--- SUPPLIED DATA ---

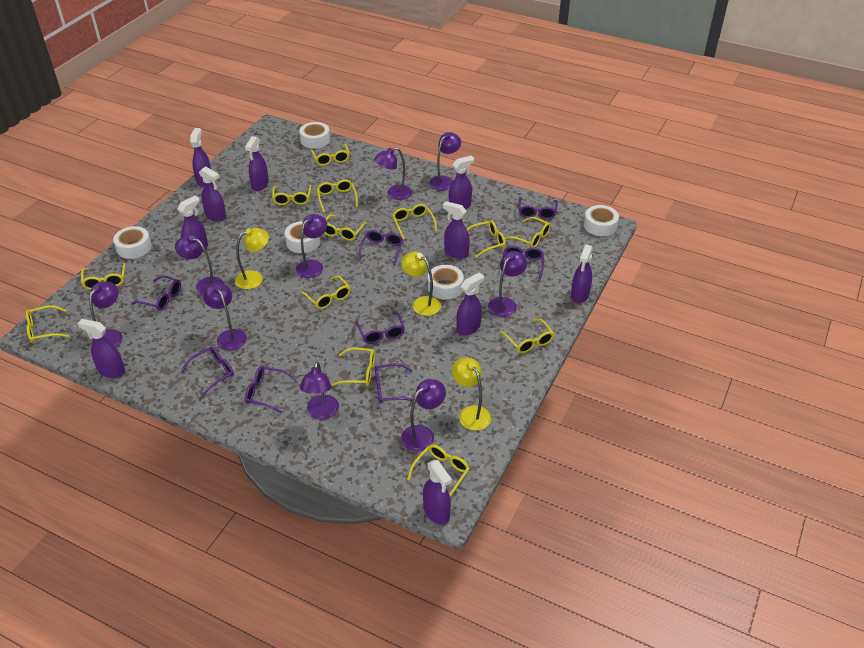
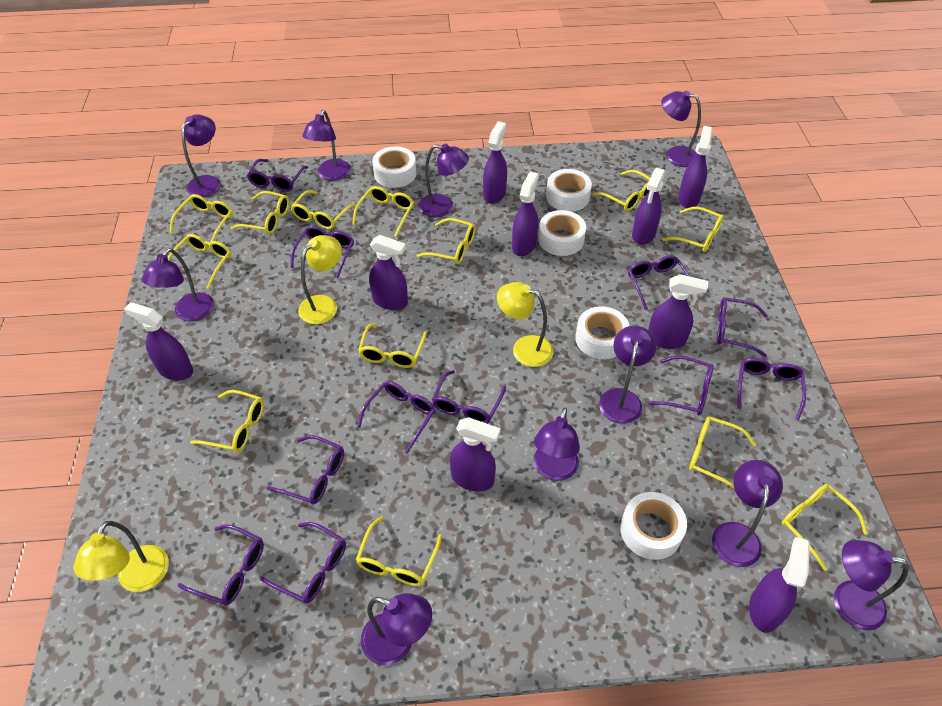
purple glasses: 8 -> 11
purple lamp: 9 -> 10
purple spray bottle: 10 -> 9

---
--- SUPPLIED DATA ---

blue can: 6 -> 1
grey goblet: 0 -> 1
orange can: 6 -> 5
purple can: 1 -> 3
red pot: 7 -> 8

---
--- SUPPLIED DATA ---

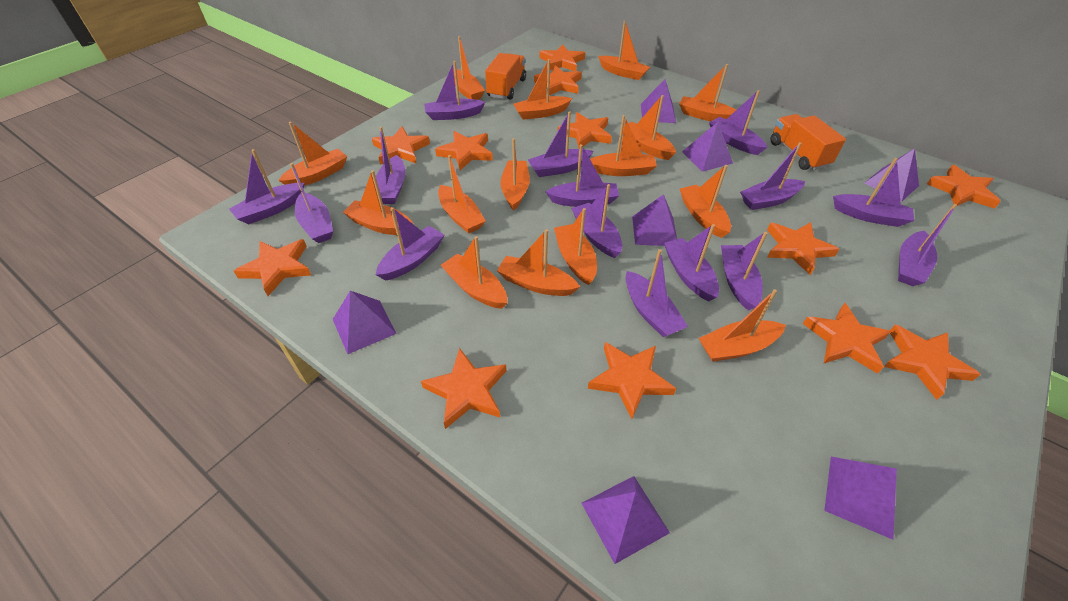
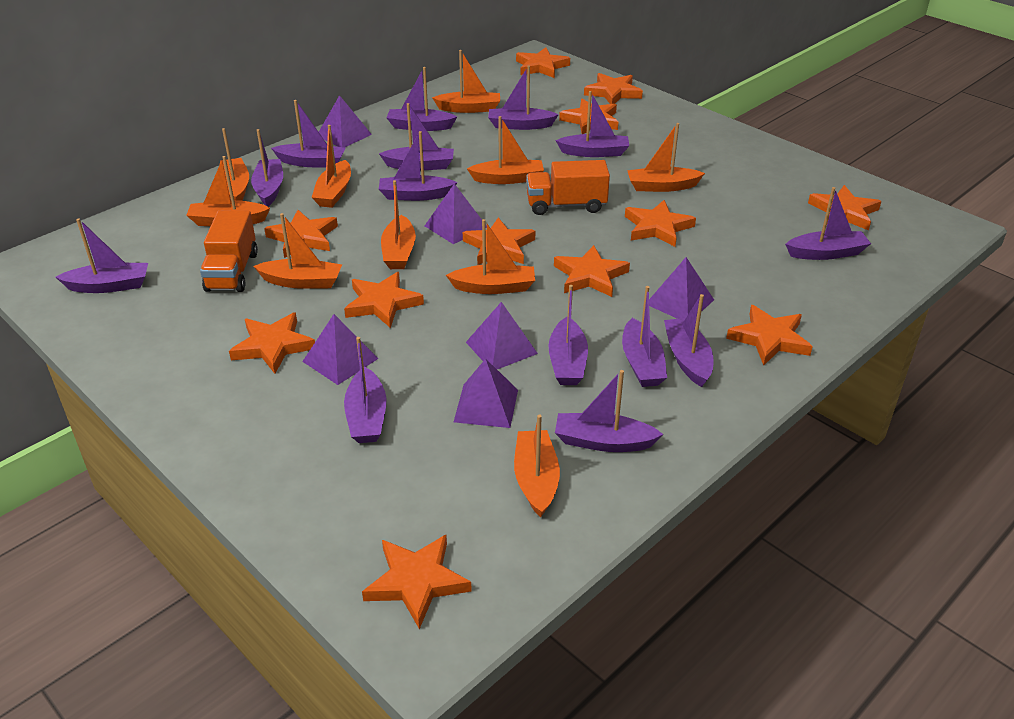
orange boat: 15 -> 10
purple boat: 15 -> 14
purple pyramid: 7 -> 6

---

--- WORK ORDER ---
For every line above that includes the string "purple", copy the line.

--- ANSWER AREA ---
purple glasses: 8 -> 11
purple lamp: 9 -> 10
purple spray bottle: 10 -> 9
purple can: 1 -> 3
purple boat: 15 -> 14
purple pyramid: 7 -> 6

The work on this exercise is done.